[Records from a dataset]
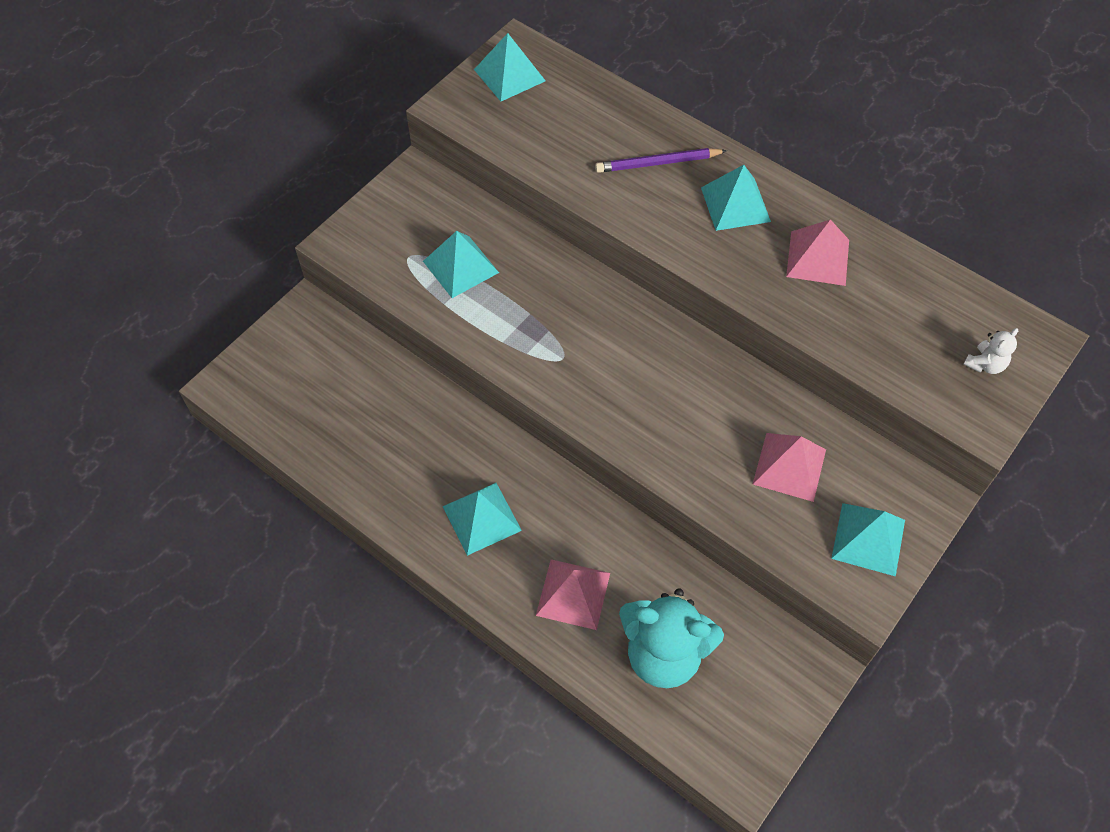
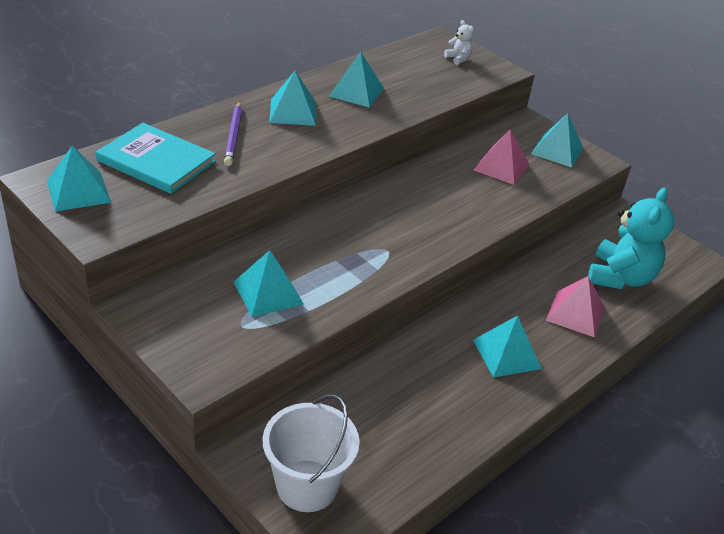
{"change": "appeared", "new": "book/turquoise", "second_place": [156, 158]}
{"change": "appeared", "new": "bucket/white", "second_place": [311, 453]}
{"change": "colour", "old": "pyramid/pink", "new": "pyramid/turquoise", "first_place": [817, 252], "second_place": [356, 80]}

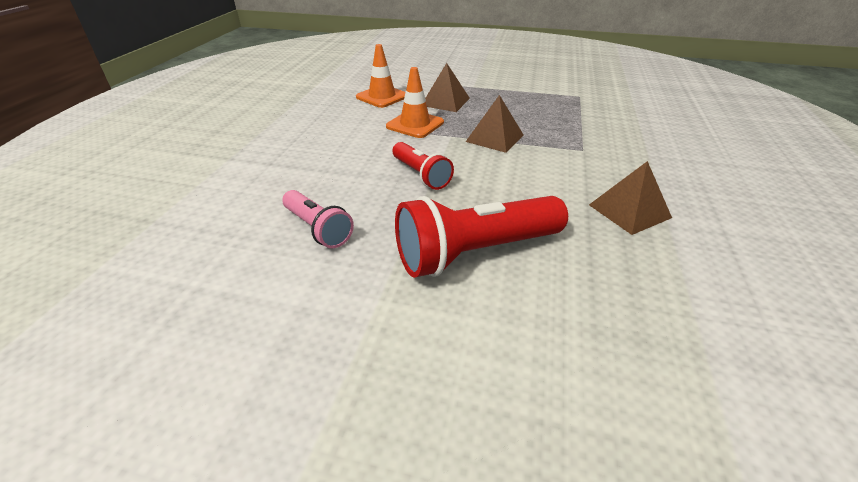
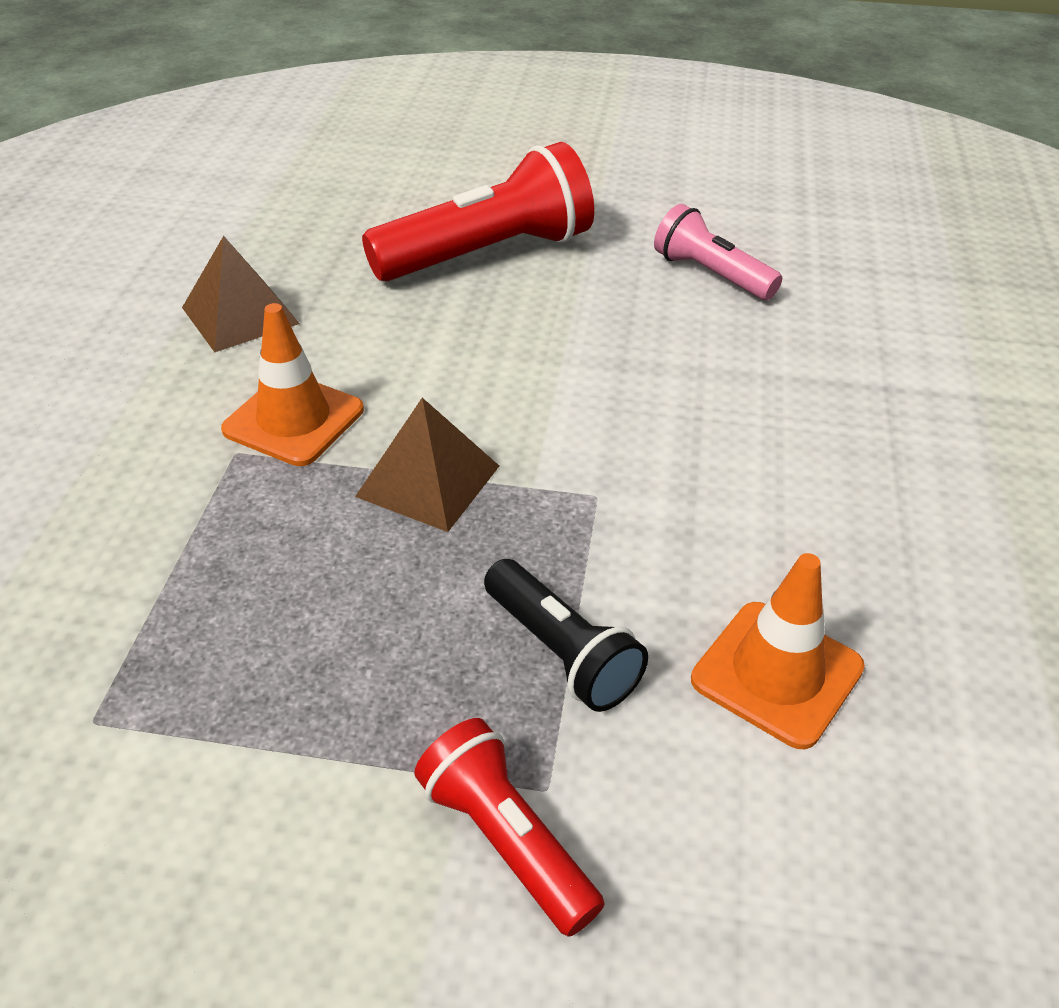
{"change": "relocated", "old": "traffic cone/orange", "first_place": [415, 102], "second_place": [292, 384]}
{"change": "relocated", "old": "flashlight/red", "first_place": [423, 166], "second_place": [509, 827]}
{"change": "exchanged", "old": "pyramid/brown", "new": "flashlight/black", "first_place": [447, 87], "second_place": [566, 635]}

• _TASK INSTRUCTIONS_
Exact reproduction of the entries above is what's needed; images stay out.

• _RESPONSE_
{"change": "appeared", "new": "book/turquoise", "second_place": [156, 158]}
{"change": "appeared", "new": "bucket/white", "second_place": [311, 453]}
{"change": "colour", "old": "pyramid/pink", "new": "pyramid/turquoise", "first_place": [817, 252], "second_place": [356, 80]}

{"change": "relocated", "old": "traffic cone/orange", "first_place": [415, 102], "second_place": [292, 384]}
{"change": "relocated", "old": "flashlight/red", "first_place": [423, 166], "second_place": [509, 827]}
{"change": "exchanged", "old": "pyramid/brown", "new": "flashlight/black", "first_place": [447, 87], "second_place": [566, 635]}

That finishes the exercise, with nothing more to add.